■ **ABOUT THIS TASK**: Nothing but the lines from the one that contains "D101: none -> zener 18V (A N6, K N5)" to the end of the records should be printed, both ends included, exactly as given.

■ **SUPPLIED RECORDS**:
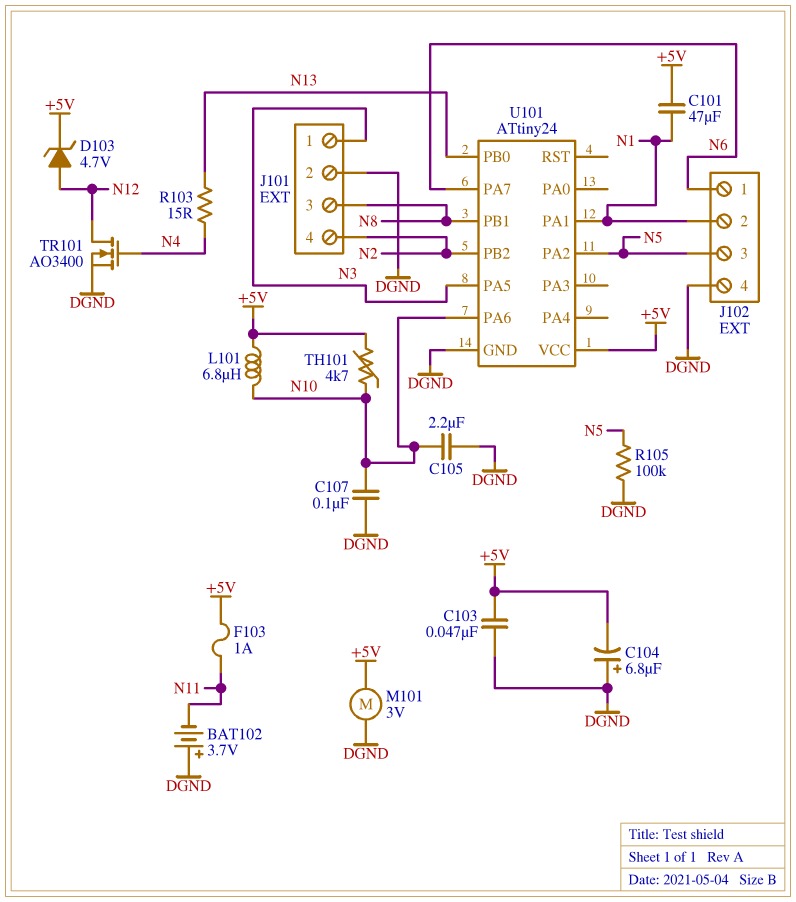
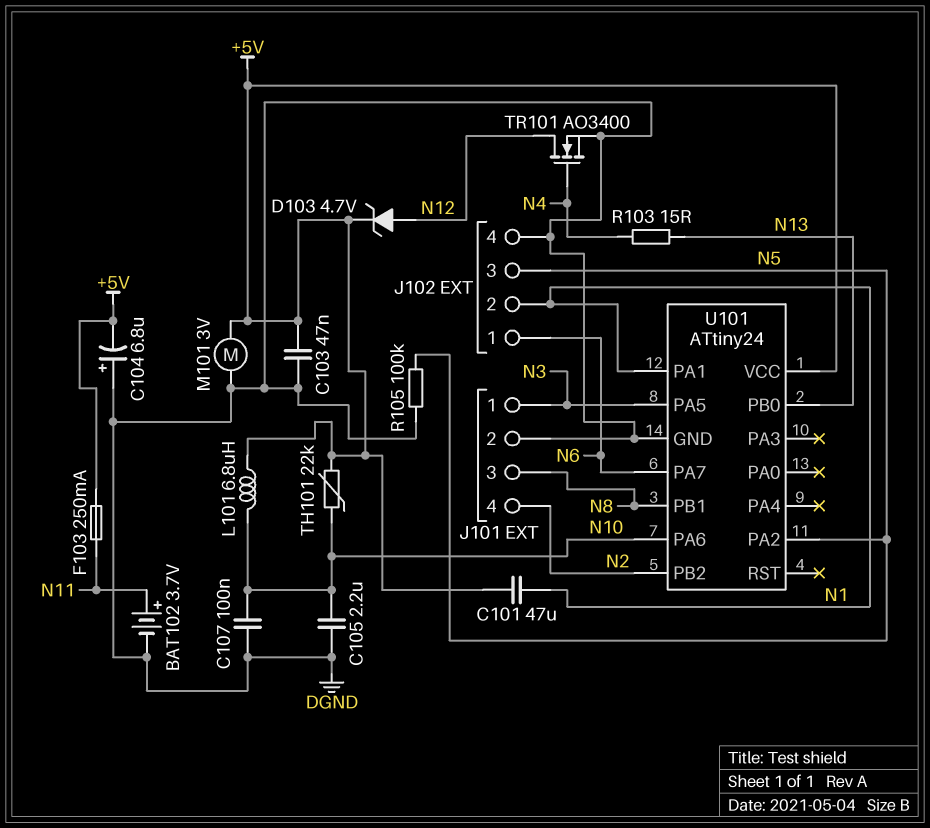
BAT102: 3.7V (plus DGND, minus N11) -> 3.7V (plus N11, minus DGND)
F103: 1A (+5V, N11) -> 250mA (+5V, N11)
TH101: 4.7k (+5V, N10) -> 22k (+5V, N10)

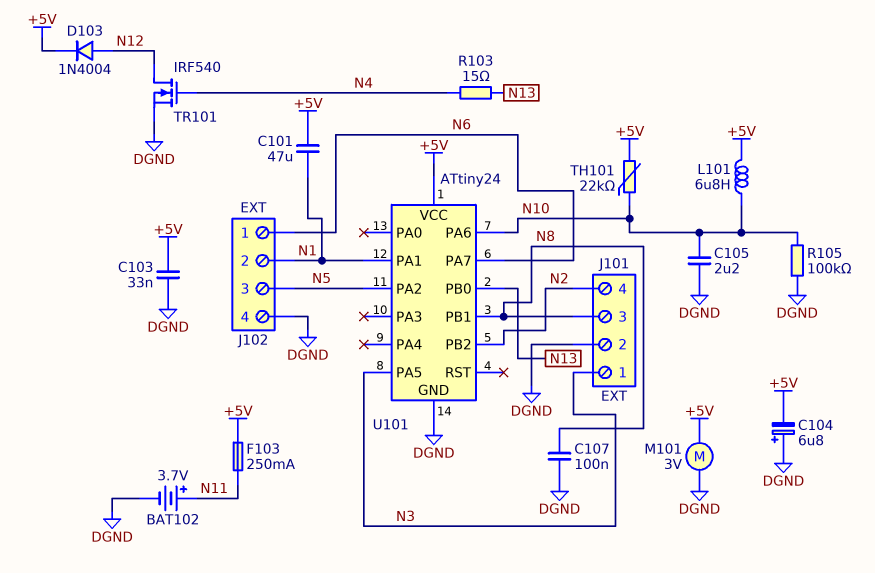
C103: 47nF (+5V, DGND) -> 33nF (+5V, DGND)
C107: 100nF (DGND, N10) -> 100nF (DGND, N8)
D103: zener 4.7V (A N12, K +5V) -> diode 1N4004 (A N12, K +5V)
R105: 100k (DGND, N5) -> 100k (DGND, N10)
TR101: NMOS AO3400 (G N4, D N12, S DGND) -> NMOS IRF540 (G N4, D N12, S DGND)

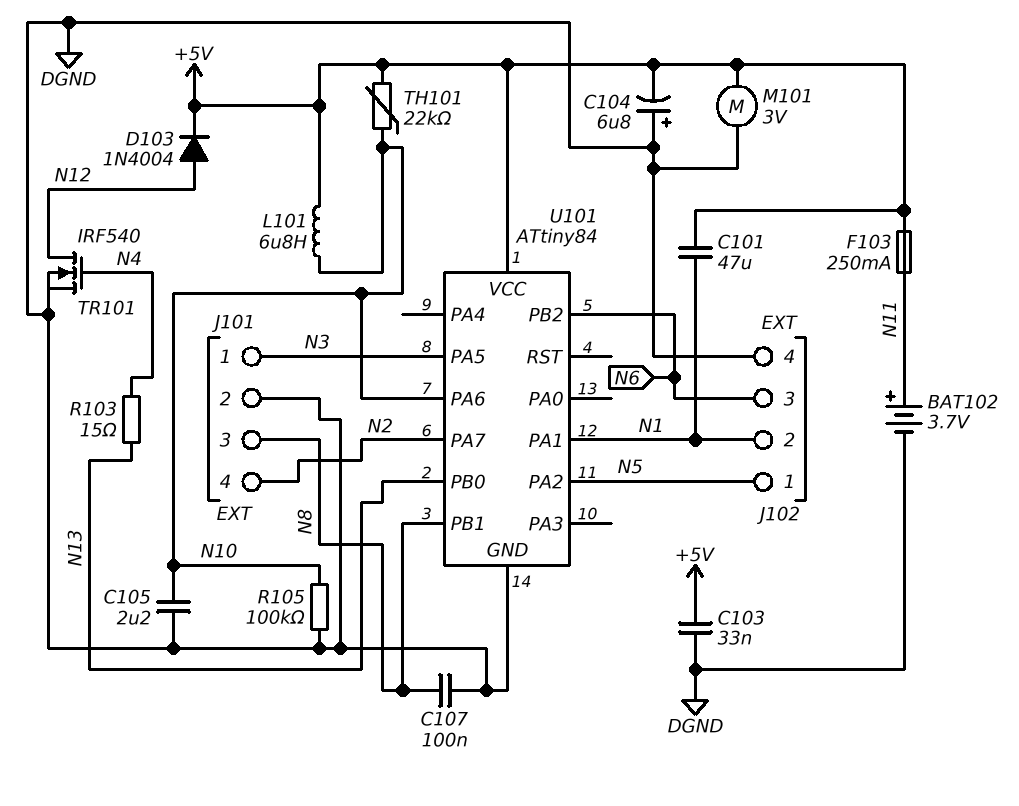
J102 pin 1: N6 -> N5
J102 pin 3: N5 -> N6
U101: ATtiny24 -> ATtiny84
U101 pin PA7: N6 -> N2
U101 pin PB2: N2 -> N6

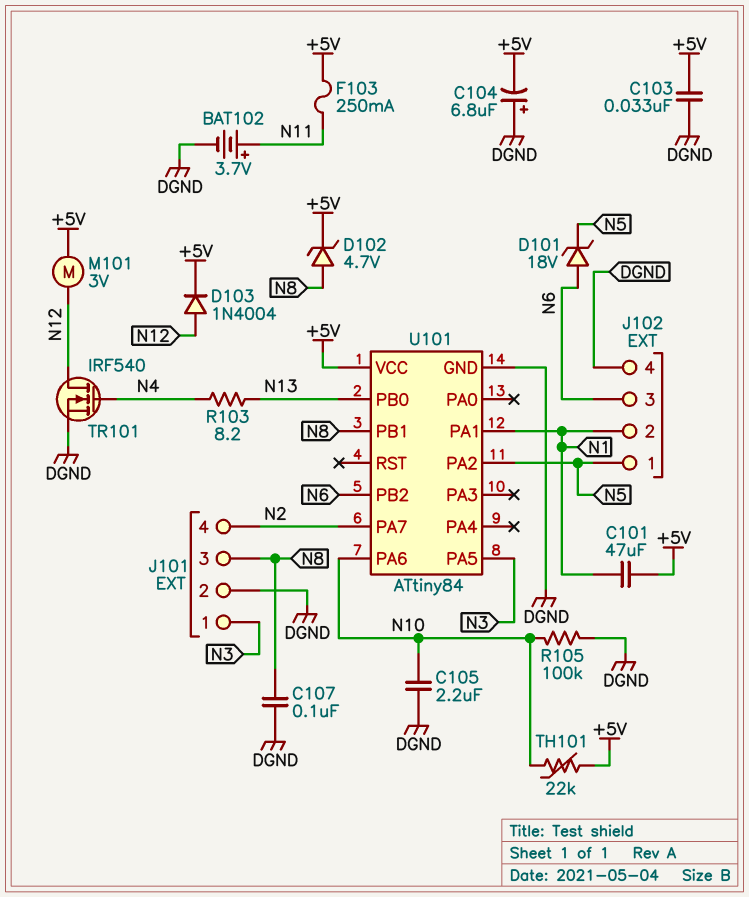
D101: none -> zener 18V (A N6, K N5)
D102: none -> zener 4.7V (A N8, K +5V)
L101: 6.8uH (+5V, N10) -> none
M101: motor 3V (+5V, DGND) -> motor 3V (+5V, N12)
R103: 15 (N4, N13) -> 8.2 (N4, N13)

■ **RESULT OF THE EXERCISE**:
D101: none -> zener 18V (A N6, K N5)
D102: none -> zener 4.7V (A N8, K +5V)
L101: 6.8uH (+5V, N10) -> none
M101: motor 3V (+5V, DGND) -> motor 3V (+5V, N12)
R103: 15 (N4, N13) -> 8.2 (N4, N13)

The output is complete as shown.